START Data supplied

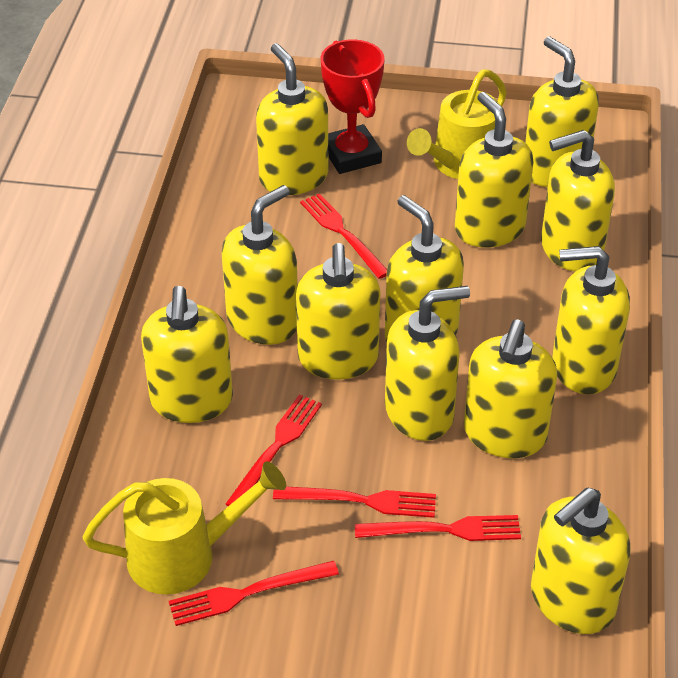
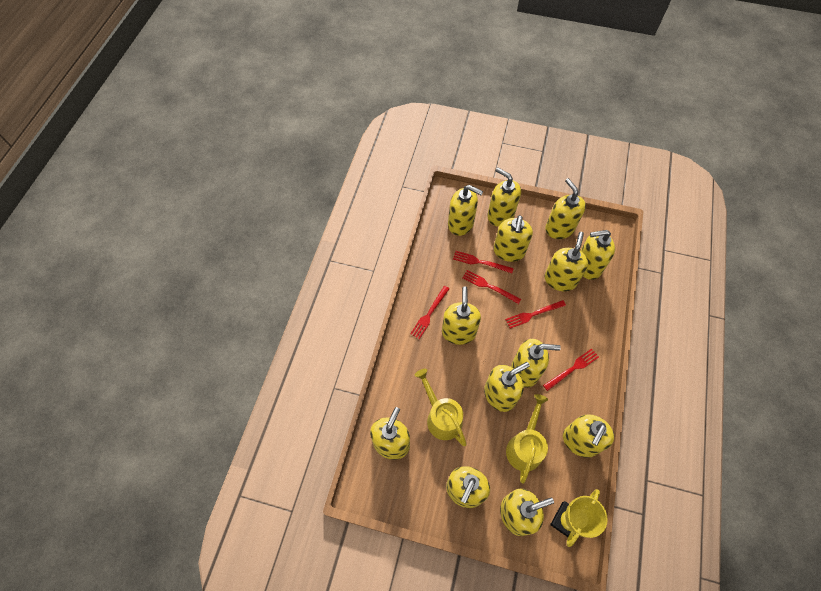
red trophy: 1 -> 0
yellow soap dispenser: 12 -> 13
yellow trophy: 0 -> 1

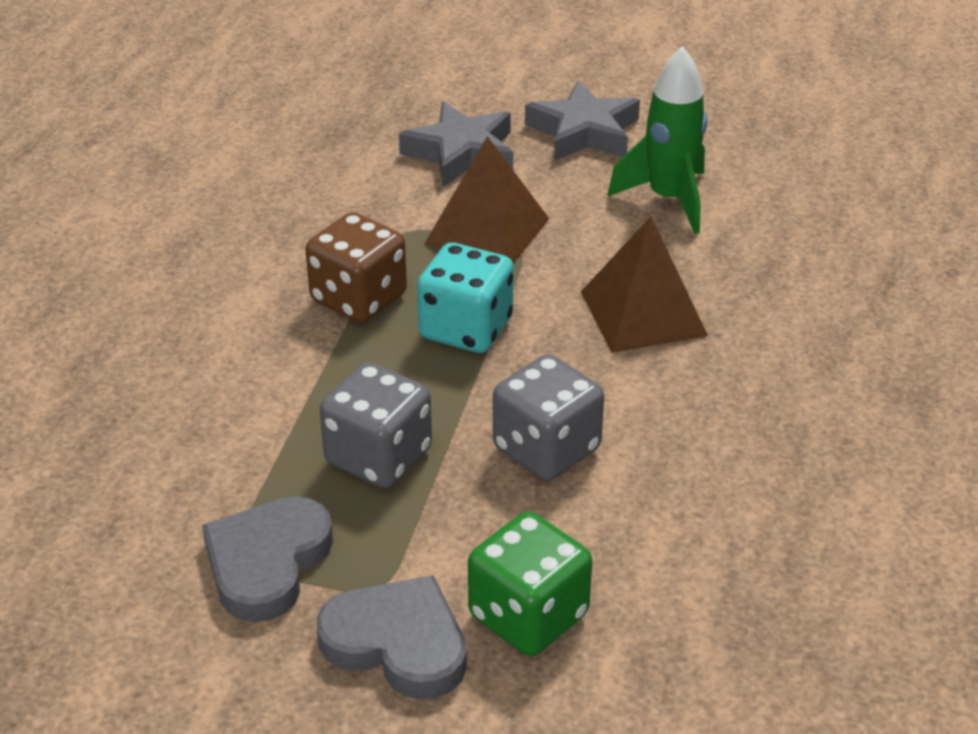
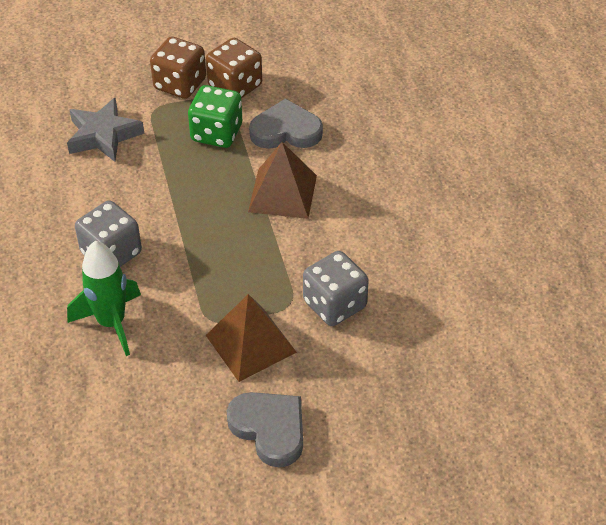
brown dice: 1 -> 2
grey star: 2 -> 1
turquoise dice: 1 -> 0

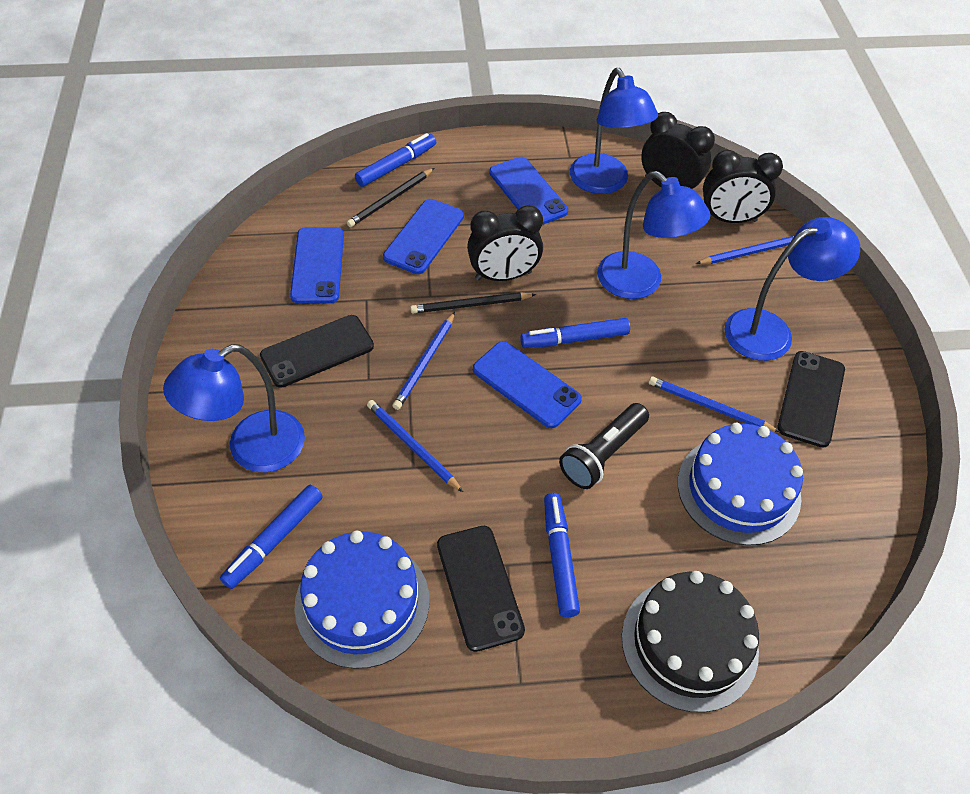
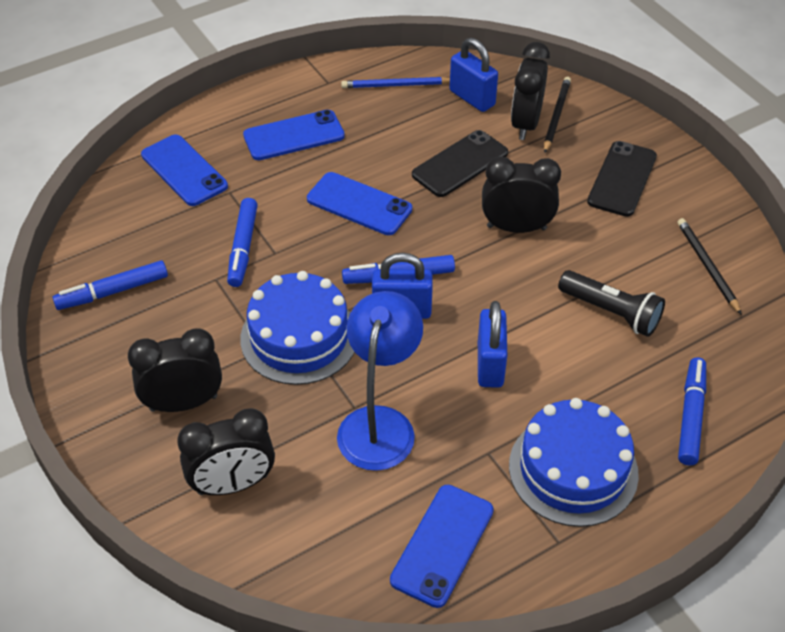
black cake: 1 -> 0
black clock: 3 -> 4
black phone: 3 -> 2
blue lamp: 4 -> 1
blue padlock: 0 -> 3
blue pencil: 4 -> 1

END Data supplied

Try it. Go through the entries and retype them exactly, except for the images.

Answer for this exercise.
red trophy: 1 -> 0
yellow soap dispenser: 12 -> 13
yellow trophy: 0 -> 1

brown dice: 1 -> 2
grey star: 2 -> 1
turquoise dice: 1 -> 0

black cake: 1 -> 0
black clock: 3 -> 4
black phone: 3 -> 2
blue lamp: 4 -> 1
blue padlock: 0 -> 3
blue pencil: 4 -> 1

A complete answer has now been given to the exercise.